From the listing below, copy out the lines between the line holding "brown semicircle: rotated" and the line holding "yellow line: moved 4 px left, 11 px up", inclusive, keeping each one word for word. Leave out the picture lines.

BEGIN STORED ROWS

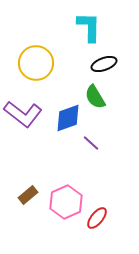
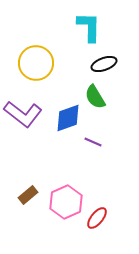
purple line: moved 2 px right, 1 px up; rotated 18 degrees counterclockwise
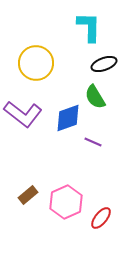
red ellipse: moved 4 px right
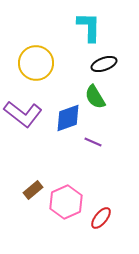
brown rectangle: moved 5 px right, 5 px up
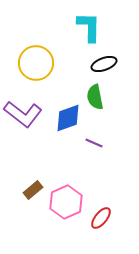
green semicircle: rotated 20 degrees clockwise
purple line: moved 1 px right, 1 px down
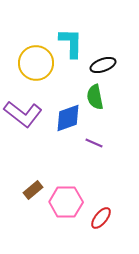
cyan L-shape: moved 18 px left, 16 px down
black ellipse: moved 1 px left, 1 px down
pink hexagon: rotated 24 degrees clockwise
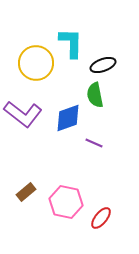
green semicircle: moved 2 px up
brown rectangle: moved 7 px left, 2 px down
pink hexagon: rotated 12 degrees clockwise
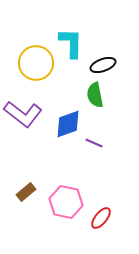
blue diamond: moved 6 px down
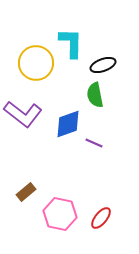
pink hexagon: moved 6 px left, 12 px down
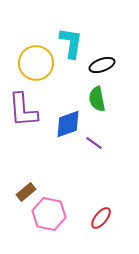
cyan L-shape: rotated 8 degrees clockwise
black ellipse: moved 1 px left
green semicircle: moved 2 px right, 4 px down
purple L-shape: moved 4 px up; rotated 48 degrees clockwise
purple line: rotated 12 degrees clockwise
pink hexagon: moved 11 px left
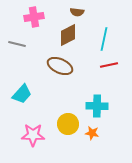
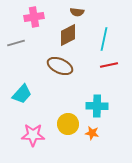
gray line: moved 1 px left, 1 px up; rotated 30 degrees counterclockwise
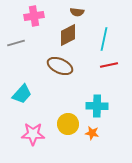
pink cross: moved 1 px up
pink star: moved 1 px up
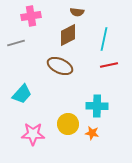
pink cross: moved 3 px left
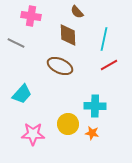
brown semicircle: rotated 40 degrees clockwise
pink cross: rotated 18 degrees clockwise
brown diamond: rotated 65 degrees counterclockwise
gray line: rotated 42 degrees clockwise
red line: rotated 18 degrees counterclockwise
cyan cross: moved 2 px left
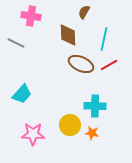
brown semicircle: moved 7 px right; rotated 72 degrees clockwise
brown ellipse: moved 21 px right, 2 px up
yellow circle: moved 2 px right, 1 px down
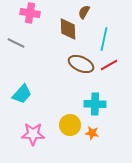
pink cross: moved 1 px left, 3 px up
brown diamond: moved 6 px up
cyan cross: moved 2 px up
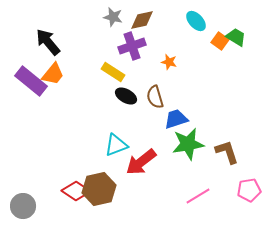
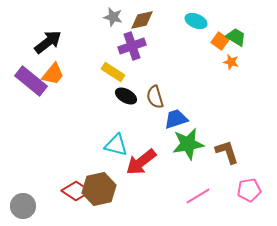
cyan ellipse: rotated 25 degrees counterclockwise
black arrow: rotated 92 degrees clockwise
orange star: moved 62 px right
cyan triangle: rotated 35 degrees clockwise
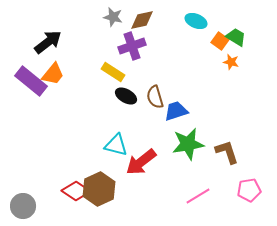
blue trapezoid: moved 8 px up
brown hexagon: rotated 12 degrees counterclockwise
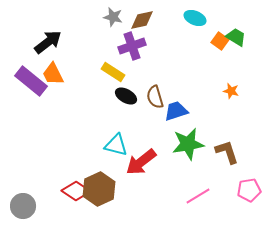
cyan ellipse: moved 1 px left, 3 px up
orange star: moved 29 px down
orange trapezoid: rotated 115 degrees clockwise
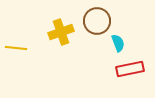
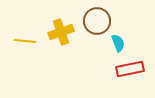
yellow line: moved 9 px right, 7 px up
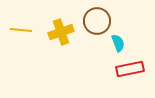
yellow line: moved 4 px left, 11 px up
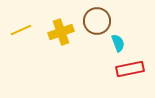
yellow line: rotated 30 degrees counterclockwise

END STORED ROWS
BEGIN STORED ROWS

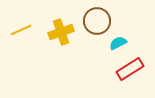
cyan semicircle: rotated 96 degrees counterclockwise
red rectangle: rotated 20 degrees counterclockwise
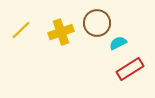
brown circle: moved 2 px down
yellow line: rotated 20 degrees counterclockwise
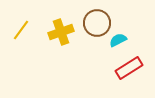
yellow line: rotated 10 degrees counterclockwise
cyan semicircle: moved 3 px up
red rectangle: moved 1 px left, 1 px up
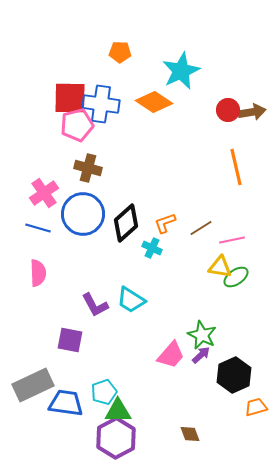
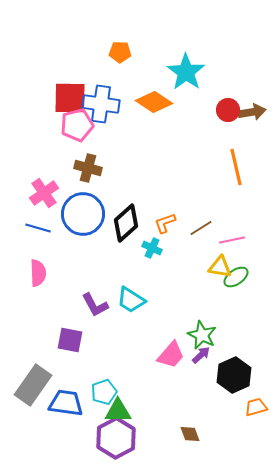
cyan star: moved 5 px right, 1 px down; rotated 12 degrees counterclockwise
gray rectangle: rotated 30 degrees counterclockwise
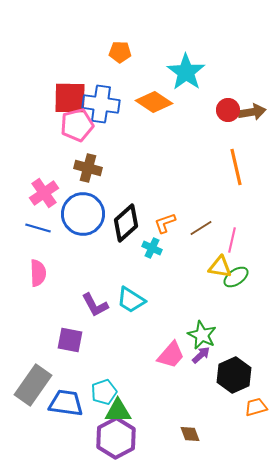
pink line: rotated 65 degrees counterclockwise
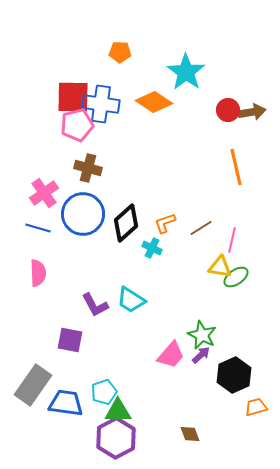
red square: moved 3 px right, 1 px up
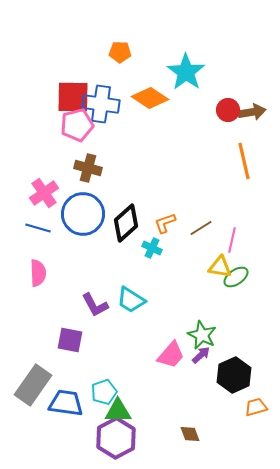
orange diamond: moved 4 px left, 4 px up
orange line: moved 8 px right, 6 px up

END STORED ROWS
BEGIN STORED ROWS

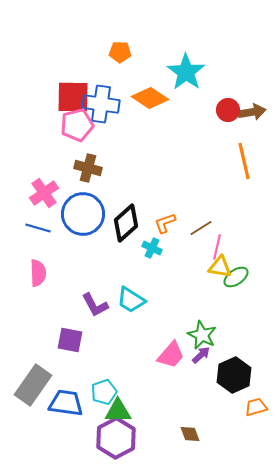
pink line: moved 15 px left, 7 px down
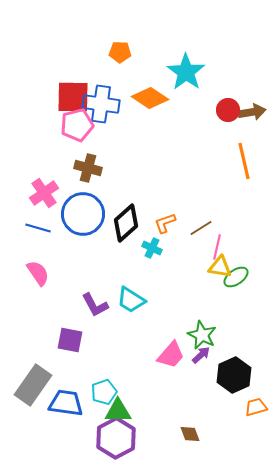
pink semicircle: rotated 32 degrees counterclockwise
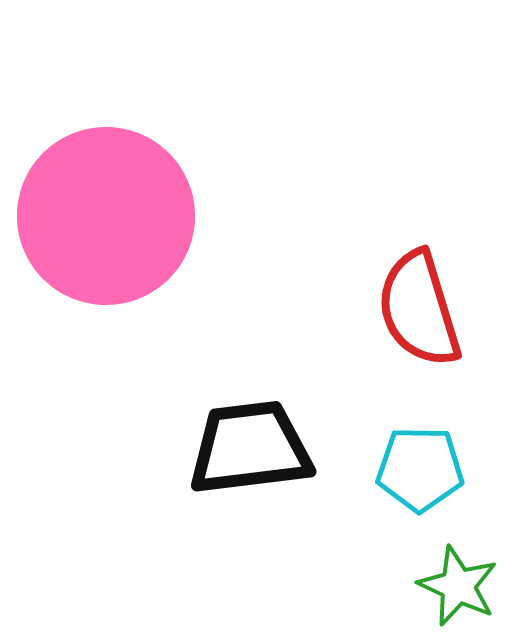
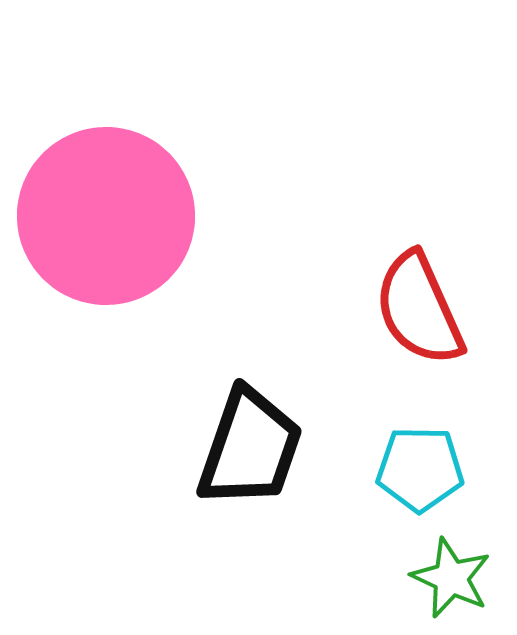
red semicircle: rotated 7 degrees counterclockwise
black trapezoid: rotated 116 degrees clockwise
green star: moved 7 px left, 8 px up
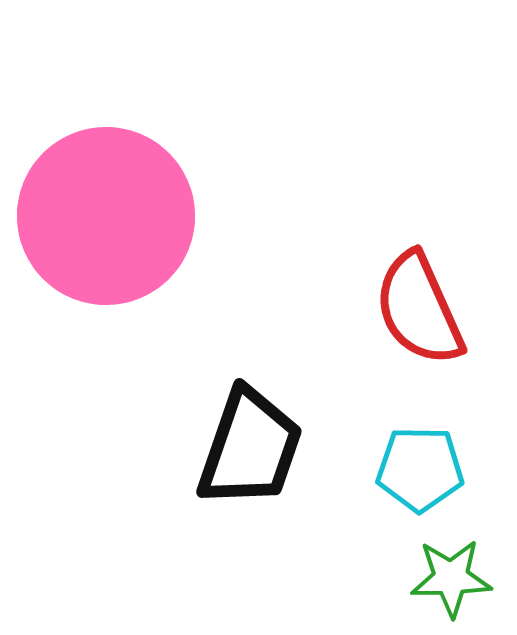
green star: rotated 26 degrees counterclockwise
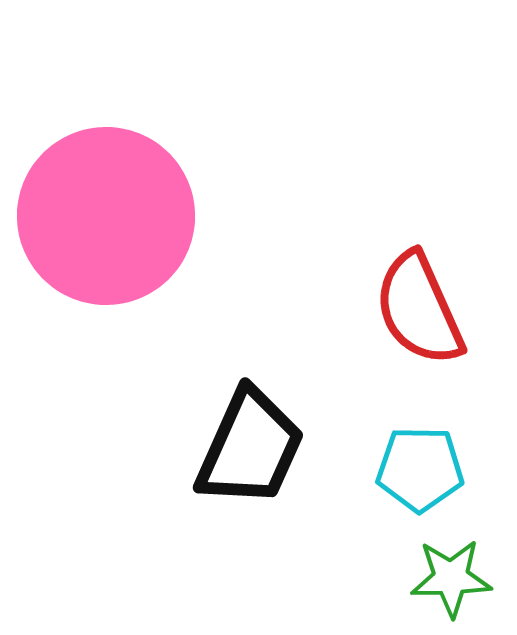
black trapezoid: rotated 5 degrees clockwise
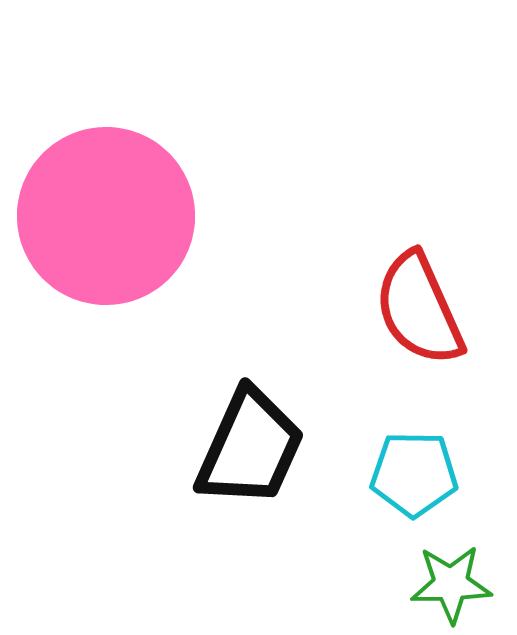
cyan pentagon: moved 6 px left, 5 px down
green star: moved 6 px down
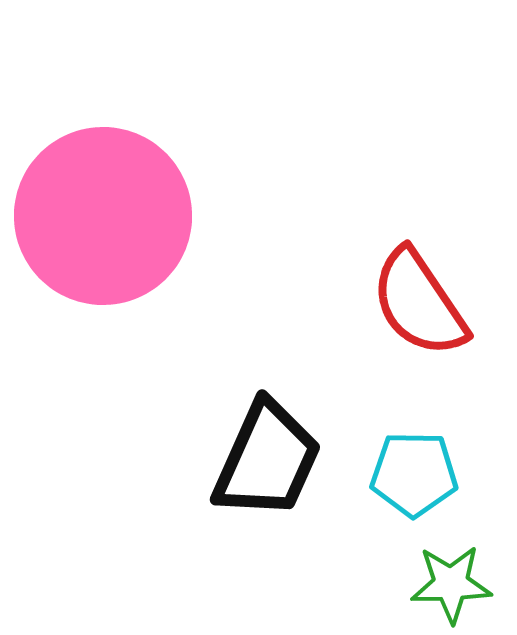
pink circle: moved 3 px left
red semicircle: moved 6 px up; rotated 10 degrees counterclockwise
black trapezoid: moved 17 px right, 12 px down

END STORED ROWS

#### CORRECT ANSWER:
brown semicircle: rotated 40 degrees clockwise
pink cross: rotated 18 degrees clockwise
brown diamond: rotated 65 degrees counterclockwise
gray line: rotated 42 degrees clockwise
red line: rotated 18 degrees counterclockwise
cyan cross: moved 2 px left
brown semicircle: moved 7 px right; rotated 72 degrees clockwise
brown ellipse: moved 21 px right, 2 px up
yellow circle: moved 2 px right, 1 px down
pink cross: moved 1 px left, 3 px up
brown diamond: moved 6 px up
cyan cross: moved 2 px up
cyan ellipse: rotated 25 degrees counterclockwise
black arrow: rotated 92 degrees clockwise
orange star: moved 62 px right
cyan triangle: rotated 35 degrees clockwise
blue trapezoid: moved 8 px up
brown hexagon: rotated 12 degrees counterclockwise
cyan ellipse: moved 1 px left, 3 px up
orange star: moved 29 px down
orange trapezoid: rotated 115 degrees clockwise
yellow line: moved 9 px right, 7 px up
yellow line: moved 4 px left, 11 px up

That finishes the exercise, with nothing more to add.